Object state change records
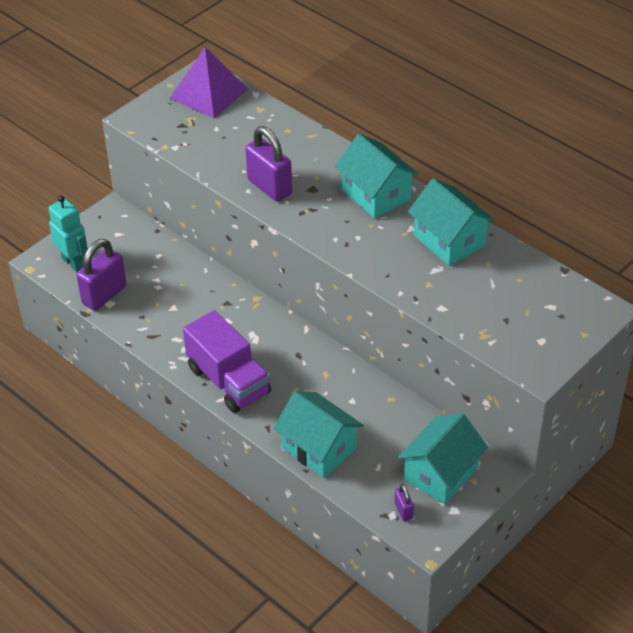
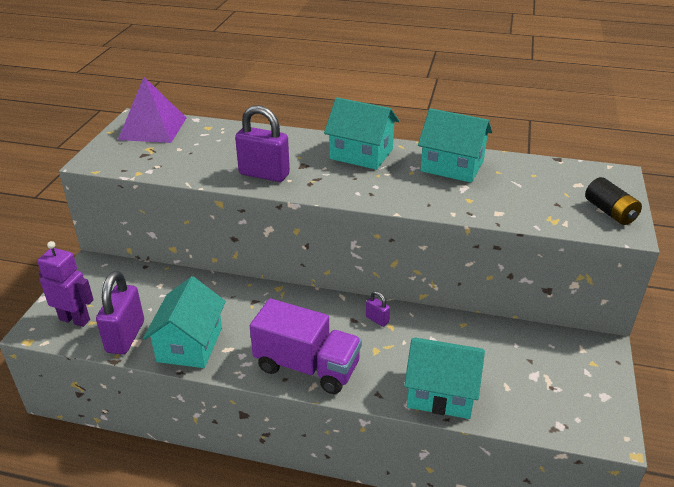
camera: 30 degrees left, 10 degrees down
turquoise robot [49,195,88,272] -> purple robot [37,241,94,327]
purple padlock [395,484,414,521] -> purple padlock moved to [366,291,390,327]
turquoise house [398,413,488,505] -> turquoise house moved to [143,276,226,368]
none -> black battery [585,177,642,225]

- _The task_
Return every line from the entries above that contains the word "moved".

- _Answer space_
purple padlock [395,484,414,521] -> purple padlock moved to [366,291,390,327]
turquoise house [398,413,488,505] -> turquoise house moved to [143,276,226,368]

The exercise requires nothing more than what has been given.